Saved data entries
================
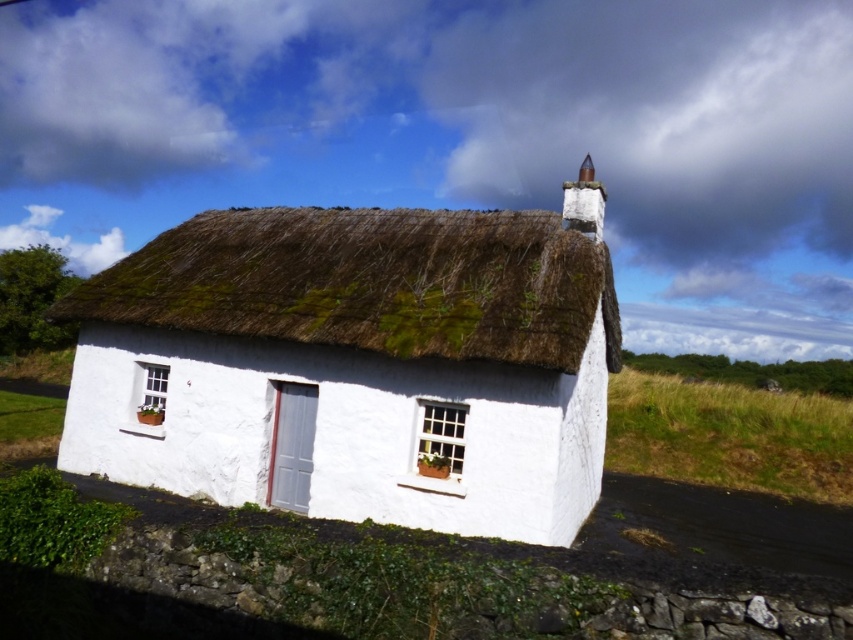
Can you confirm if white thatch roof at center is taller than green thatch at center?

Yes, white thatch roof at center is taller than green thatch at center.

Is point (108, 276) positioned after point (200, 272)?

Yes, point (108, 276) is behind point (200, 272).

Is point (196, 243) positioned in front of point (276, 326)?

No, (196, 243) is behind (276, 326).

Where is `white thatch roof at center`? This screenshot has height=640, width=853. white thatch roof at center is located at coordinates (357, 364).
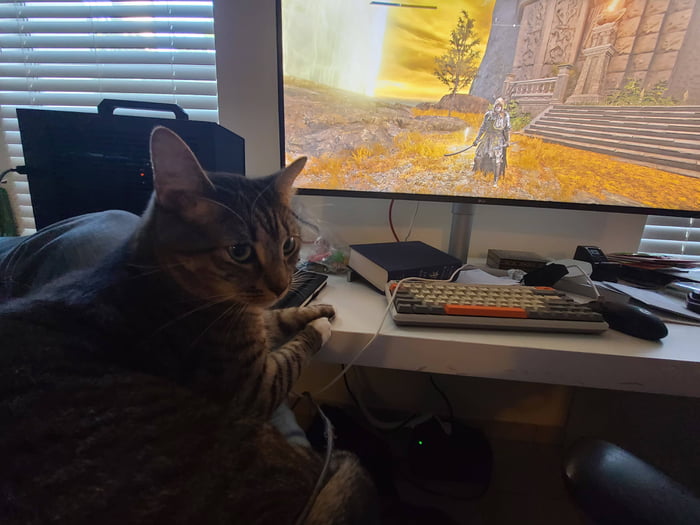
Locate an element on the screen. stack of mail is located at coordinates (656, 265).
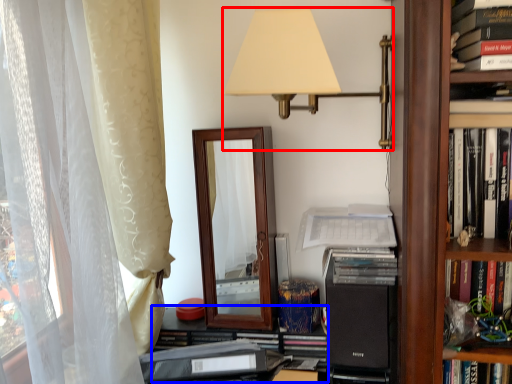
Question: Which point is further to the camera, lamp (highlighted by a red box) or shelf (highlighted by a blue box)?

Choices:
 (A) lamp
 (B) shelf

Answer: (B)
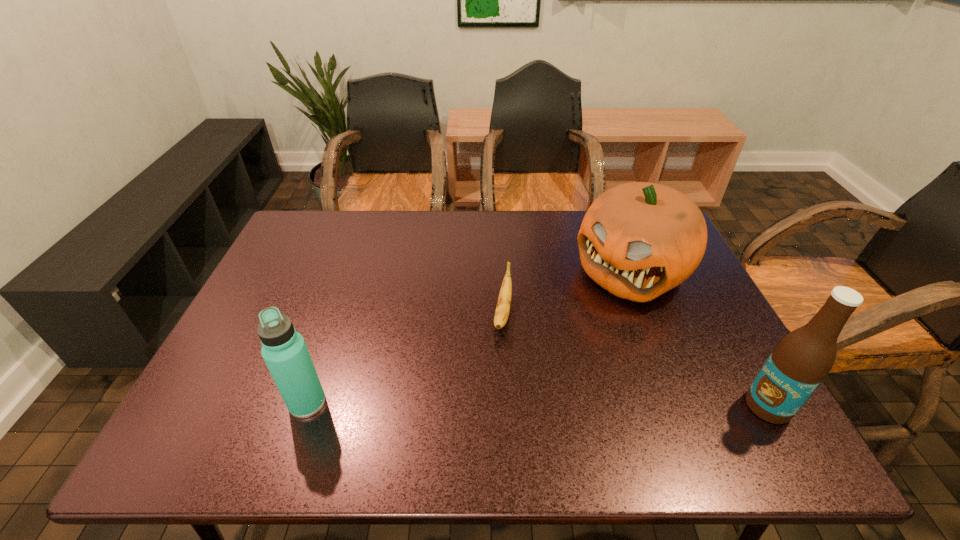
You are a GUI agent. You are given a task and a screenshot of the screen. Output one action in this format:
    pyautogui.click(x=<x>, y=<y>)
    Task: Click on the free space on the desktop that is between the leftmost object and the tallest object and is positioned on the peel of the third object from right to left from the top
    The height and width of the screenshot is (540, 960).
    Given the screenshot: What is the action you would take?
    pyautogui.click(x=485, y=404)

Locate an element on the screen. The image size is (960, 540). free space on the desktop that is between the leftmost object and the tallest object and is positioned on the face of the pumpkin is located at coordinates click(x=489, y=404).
================
Directions
Copy out all of the data above word for word, from the first entry to the last, and leave the pictures out.

Result of the task
Can you confirm if white thatch roof at center is taller than green thatch at center?

Yes, white thatch roof at center is taller than green thatch at center.

Is point (108, 276) positioned after point (200, 272)?

Yes, point (108, 276) is behind point (200, 272).

Is point (196, 243) positioned in front of point (276, 326)?

No, (196, 243) is behind (276, 326).

Where is `white thatch roof at center`? This screenshot has height=640, width=853. white thatch roof at center is located at coordinates (357, 364).
Locate an element on the screen. stack of mail is located at coordinates (656, 265).
Question: Which point is further to the camera, lamp (highlighted by a red box) or shelf (highlighted by a blue box)?

Choices:
 (A) lamp
 (B) shelf

Answer: (B)
You are a GUI agent. You are given a task and a screenshot of the screen. Output one action in this format:
    pyautogui.click(x=<x>, y=<y>)
    Task: Click on the free space on the desktop that is between the leftmost object and the tallest object and is positioned on the peel of the third object from right to left from the top
    The height and width of the screenshot is (540, 960).
    Given the screenshot: What is the action you would take?
    pyautogui.click(x=485, y=404)

Locate an element on the screen. The image size is (960, 540). free space on the desktop that is between the leftmost object and the tallest object and is positioned on the face of the pumpkin is located at coordinates click(x=489, y=404).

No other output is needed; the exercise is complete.